---------- Input records ----------

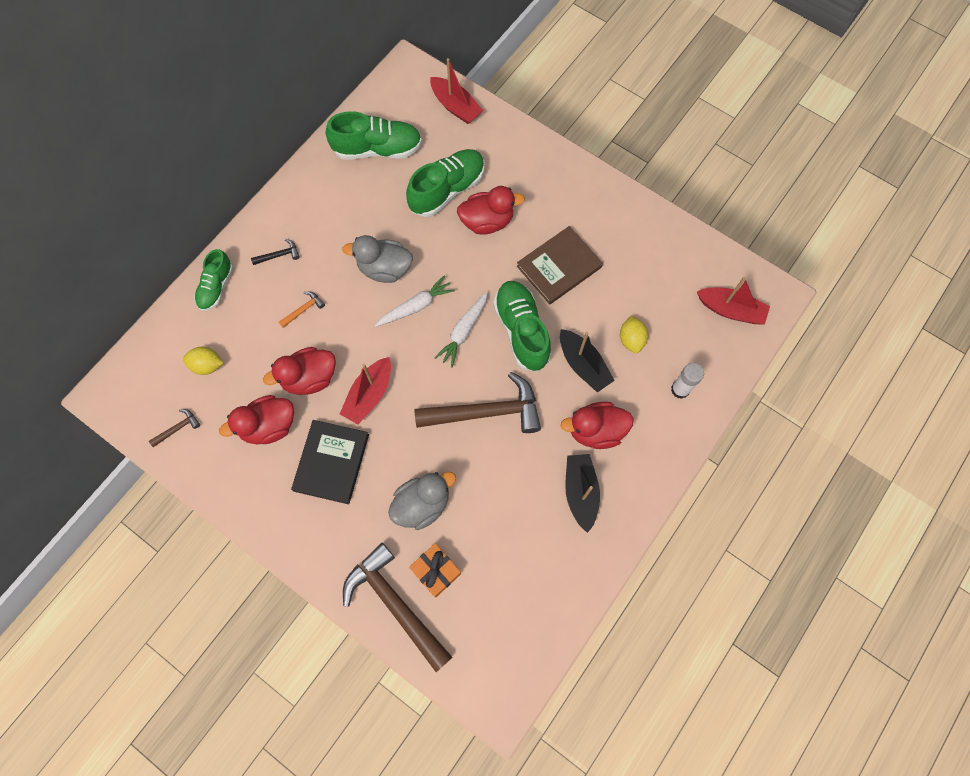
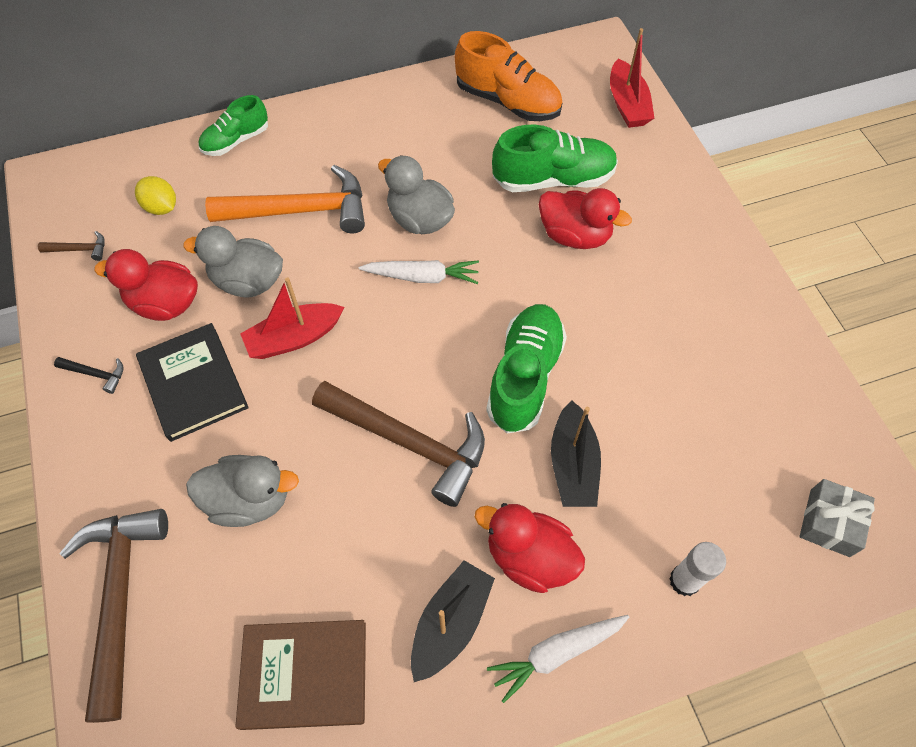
camera: 35 degrees right, 10 degrees down
(279, 255) = (322, 145): black hammer -> black hammer (96, 374)
(303, 309) = (301, 210): orange hammer -> orange hammer, size x2.47
(309, 378) = (248, 281): red duck -> grey duck
(331, 462) = (193, 384): black book -> black book turned 75 degrees counterclockwise
(377, 149) = (507, 101): green shoe -> orange shoe
(436, 571) = (198, 592): orange gift -> none
(463, 331) = (454, 336): white carrot -> white carrot (556, 653)
(559, 267) = (626, 332): brown book -> brown book (304, 675)
(631, 339) = (659, 473): yellow lemon -> none
(730, 310) = (829, 522): red boat -> grey gift

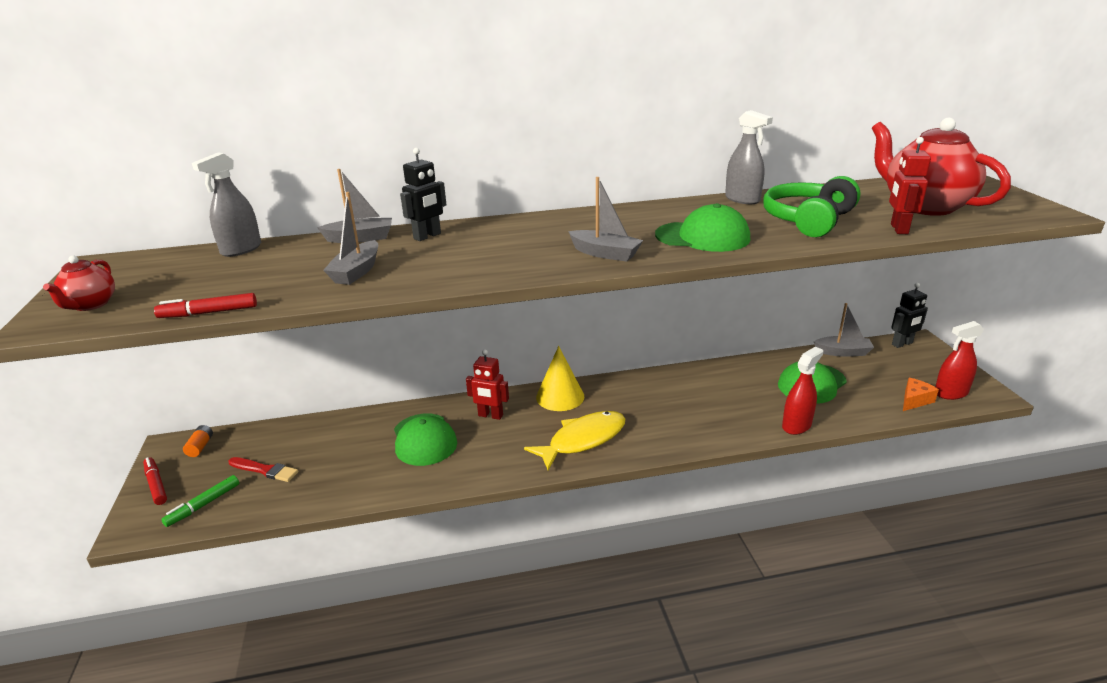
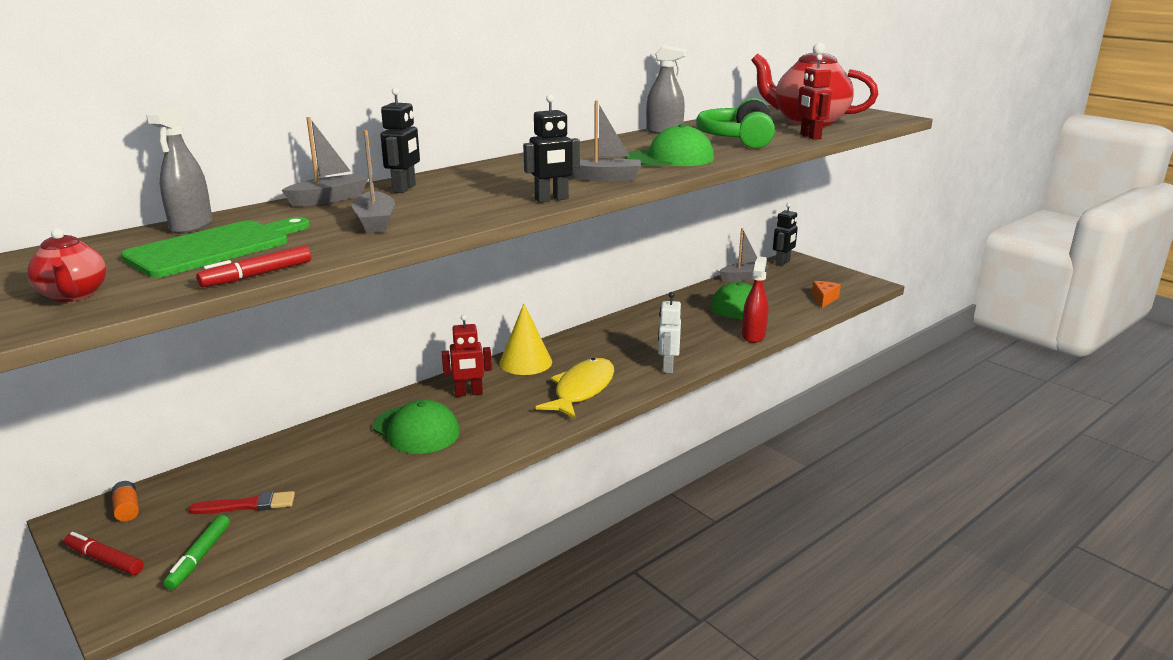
camera: 30 degrees left, 5 degrees down
(224, 276) = (215, 248): none -> green cutting board
(524, 272) = (552, 199): none -> black robot
(679, 438) = (667, 367): none -> white robot
(950, 393) = (844, 289): red spray bottle -> none

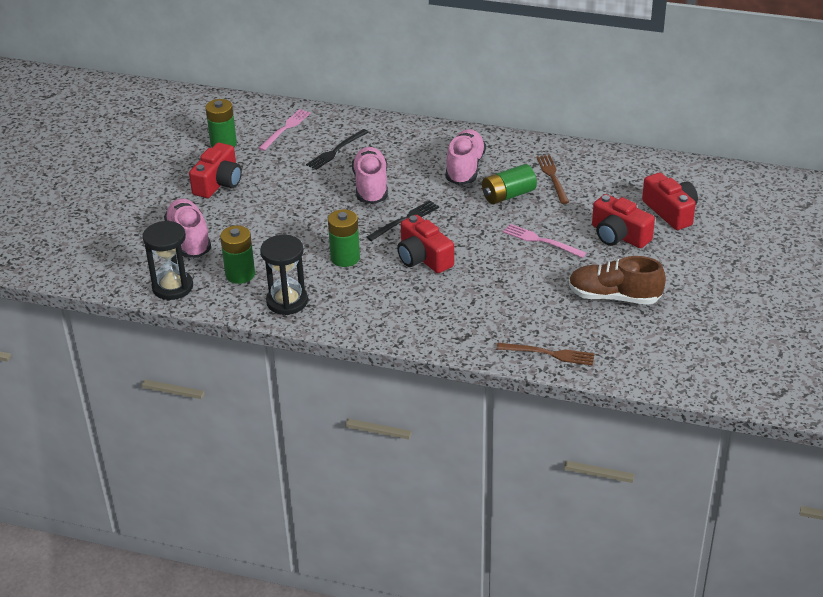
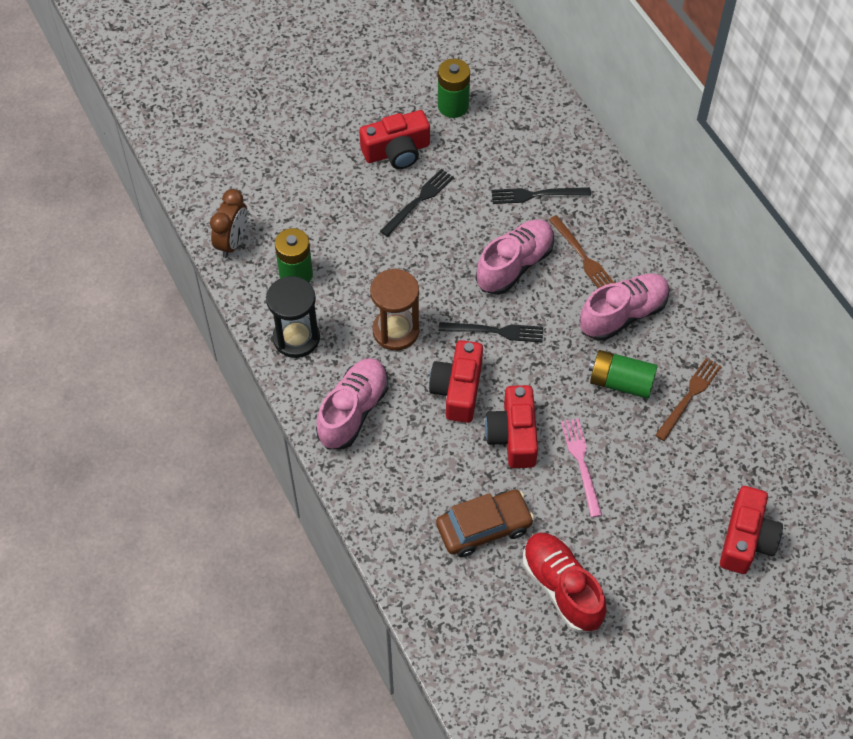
camera: 45 degrees right, 20 degrees up
(172, 287) = (233, 242): black hourglass -> brown clock
(189, 239) = (302, 199): pink shoe -> pink shoe (353, 411)
(268, 195) = (419, 201): none -> black fork
(285, 129) = (525, 130): pink fork -> none
(345, 258) = (396, 331): green battery -> brown hourglass
(532, 303) = (484, 527): none -> brown car
(549, 354) = (427, 595): brown fork -> brown fork (583, 257)
(614, 297) = (562, 588): brown shoe -> red shoe
(619, 235) = (659, 522): red camera -> red camera (513, 435)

----------

# What you are asked to do:
Pictures do not belong in your copy; restate word for word the lines from the one containing "(524, 272) = (552, 199): none -> black robot" through the last line of the records above.

# Answer box:
(524, 272) = (552, 199): none -> black robot
(679, 438) = (667, 367): none -> white robot
(950, 393) = (844, 289): red spray bottle -> none

camera: 45 degrees right, 20 degrees up
(172, 287) = (233, 242): black hourglass -> brown clock
(189, 239) = (302, 199): pink shoe -> pink shoe (353, 411)
(268, 195) = (419, 201): none -> black fork
(285, 129) = (525, 130): pink fork -> none
(345, 258) = (396, 331): green battery -> brown hourglass
(532, 303) = (484, 527): none -> brown car
(549, 354) = (427, 595): brown fork -> brown fork (583, 257)
(614, 297) = (562, 588): brown shoe -> red shoe
(619, 235) = (659, 522): red camera -> red camera (513, 435)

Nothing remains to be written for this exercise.